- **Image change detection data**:

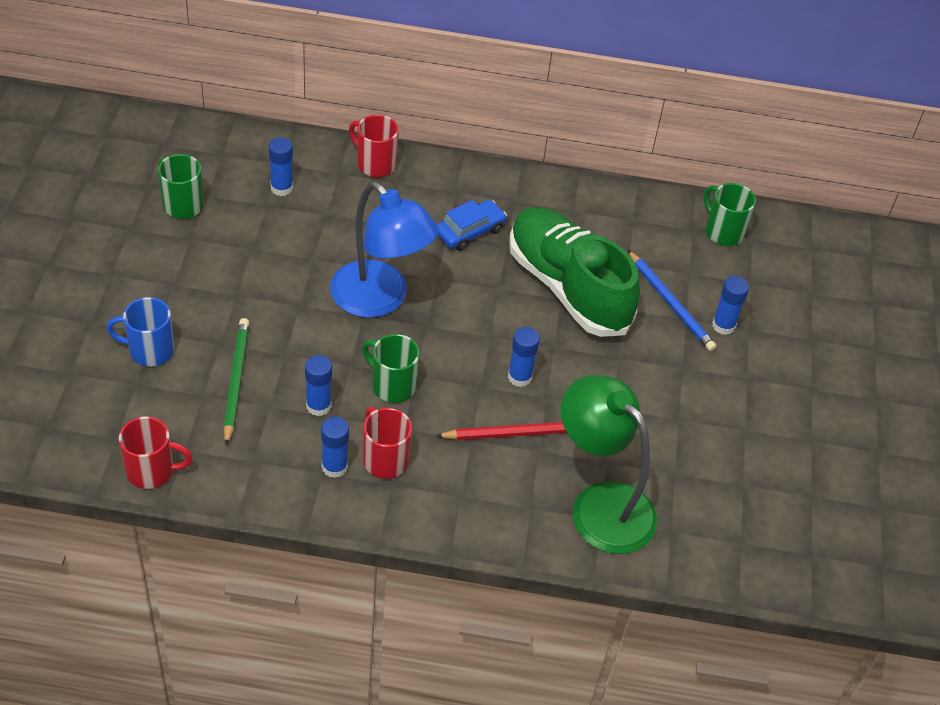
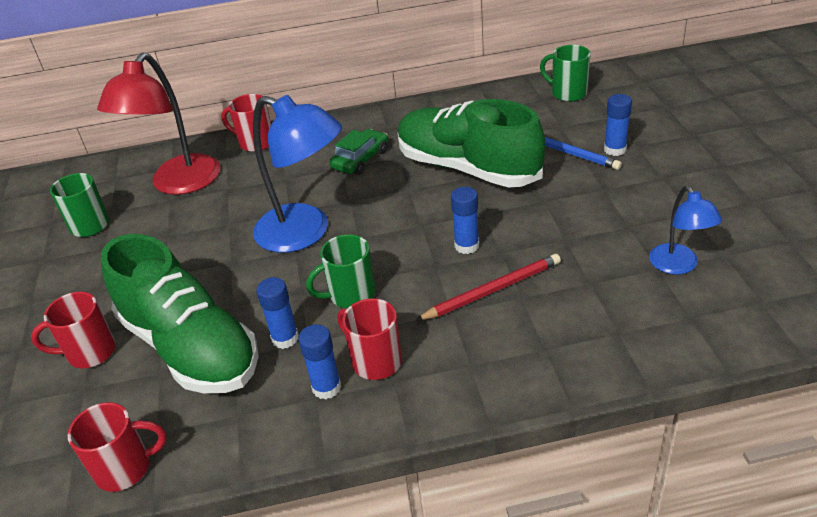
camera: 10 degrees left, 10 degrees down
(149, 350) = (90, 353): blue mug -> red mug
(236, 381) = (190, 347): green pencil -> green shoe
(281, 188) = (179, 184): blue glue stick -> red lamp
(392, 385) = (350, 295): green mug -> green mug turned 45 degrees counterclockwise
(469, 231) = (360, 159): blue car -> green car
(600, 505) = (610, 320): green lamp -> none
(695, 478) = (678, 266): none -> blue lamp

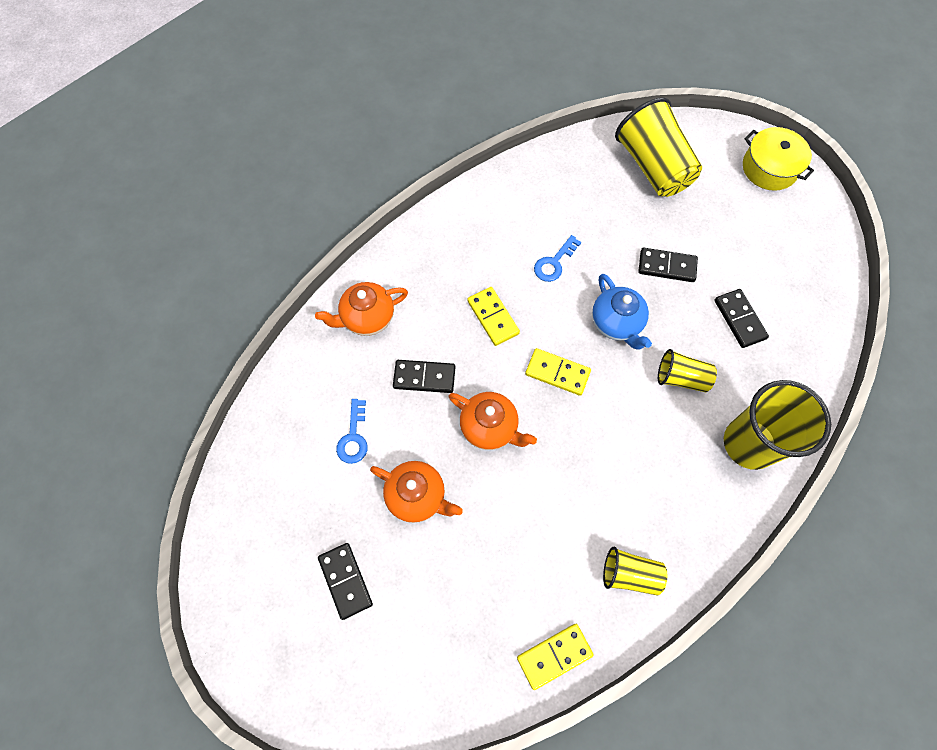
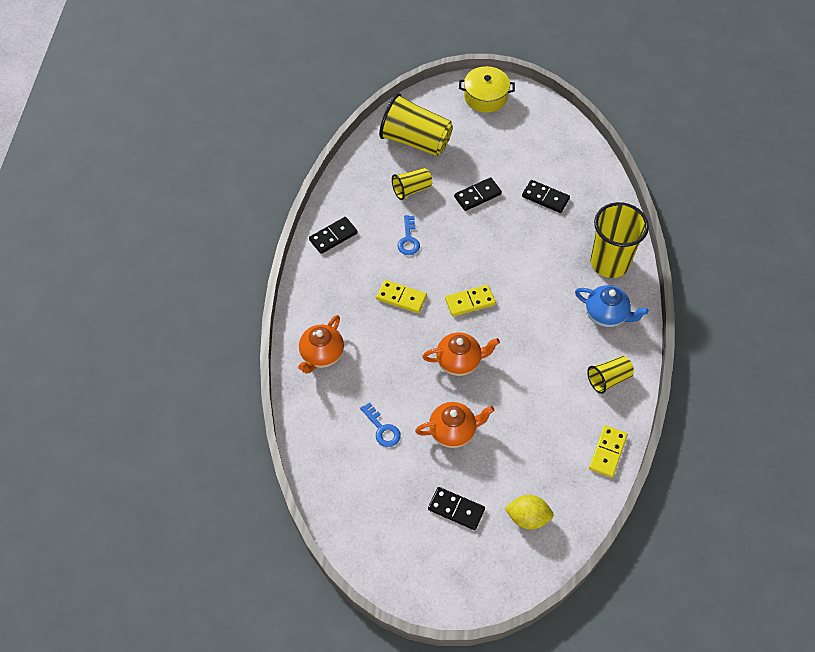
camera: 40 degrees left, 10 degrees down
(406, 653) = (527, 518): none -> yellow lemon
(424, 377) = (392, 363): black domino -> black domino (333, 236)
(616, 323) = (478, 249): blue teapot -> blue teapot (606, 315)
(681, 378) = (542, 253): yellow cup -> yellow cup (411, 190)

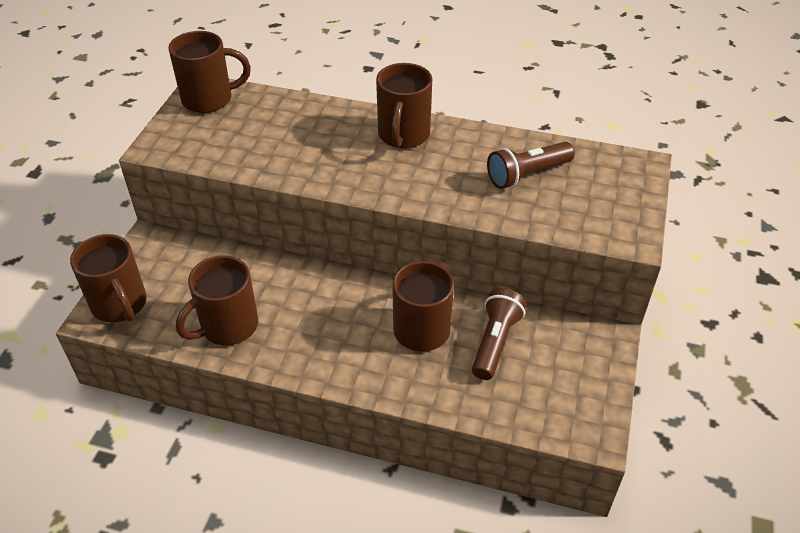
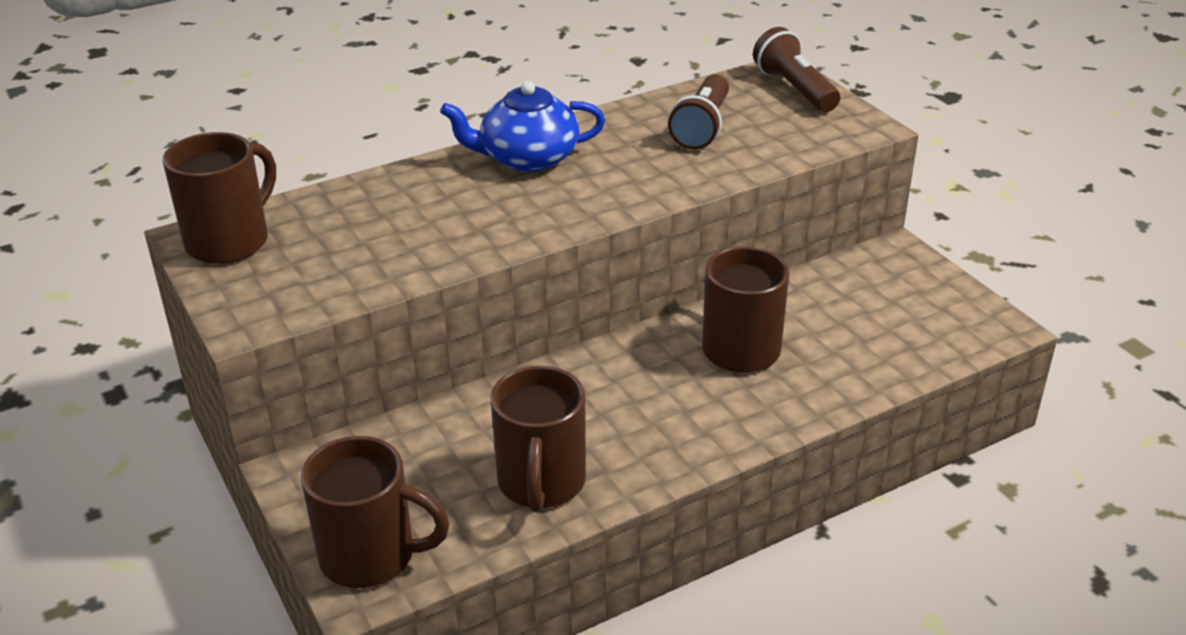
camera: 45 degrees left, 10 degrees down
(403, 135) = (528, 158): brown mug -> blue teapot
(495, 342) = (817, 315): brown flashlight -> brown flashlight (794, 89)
* * *
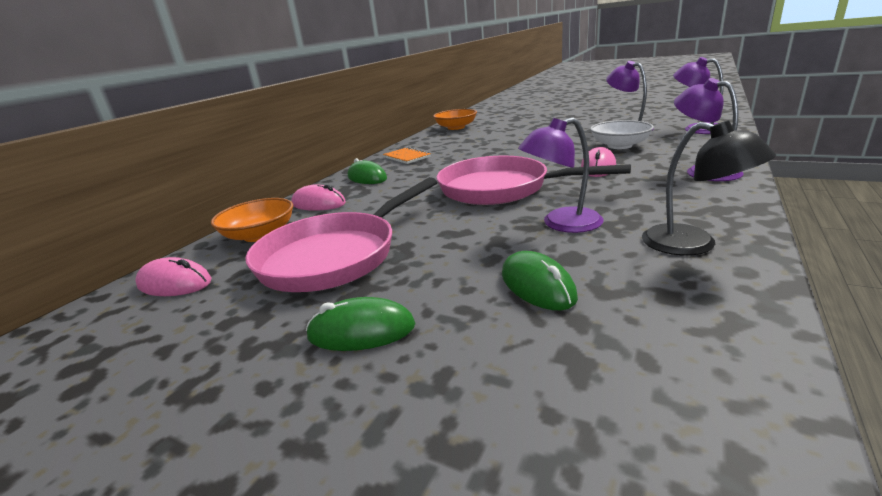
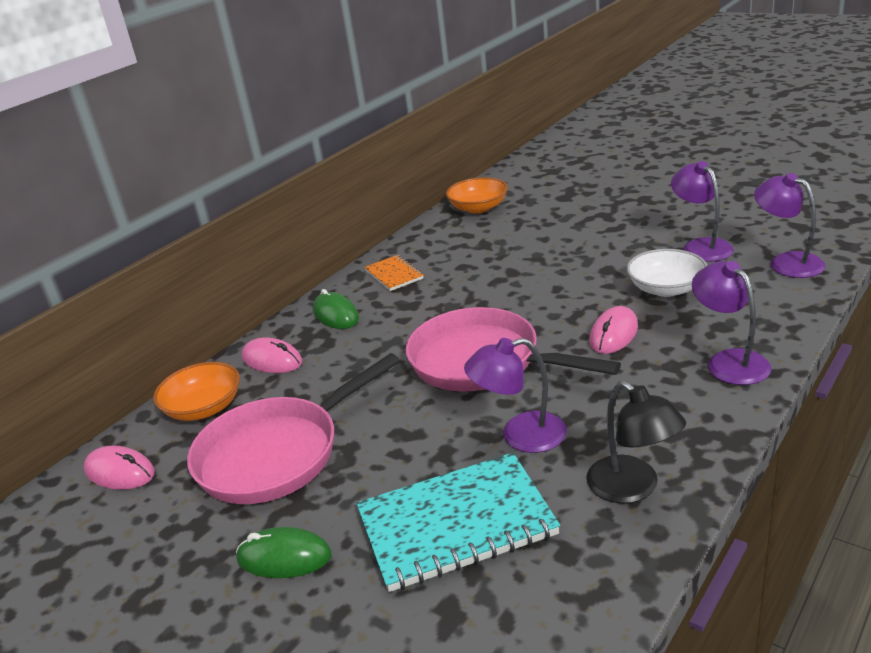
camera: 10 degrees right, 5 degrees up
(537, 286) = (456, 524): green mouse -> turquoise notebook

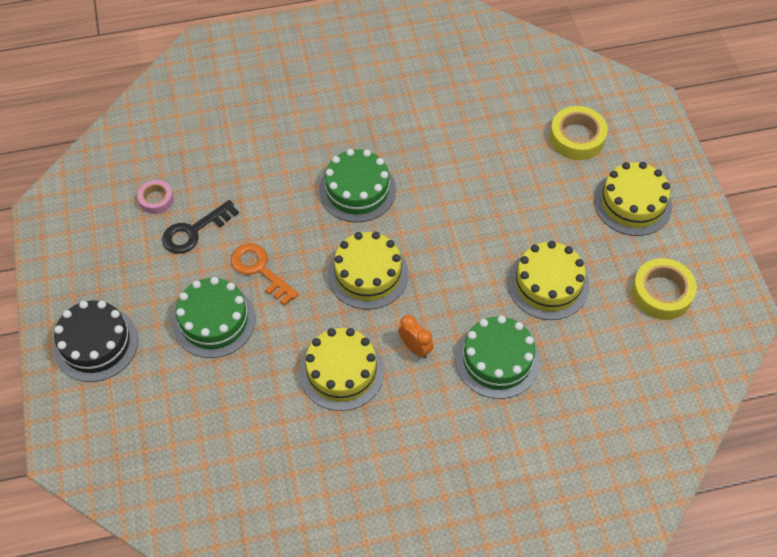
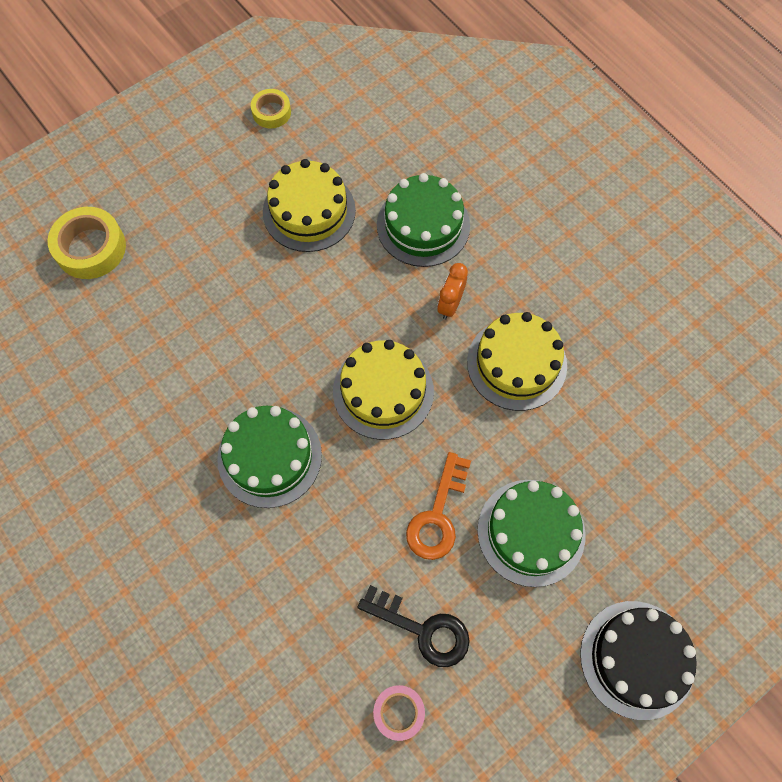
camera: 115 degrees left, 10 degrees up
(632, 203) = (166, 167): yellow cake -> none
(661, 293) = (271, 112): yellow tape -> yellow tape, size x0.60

- **Work to complete**: Pull each line containing the word "lamp" out of the data above.

- **Reply to the exercise**:
(281, 188) = (179, 184): blue glue stick -> red lamp
(600, 505) = (610, 320): green lamp -> none
(695, 478) = (678, 266): none -> blue lamp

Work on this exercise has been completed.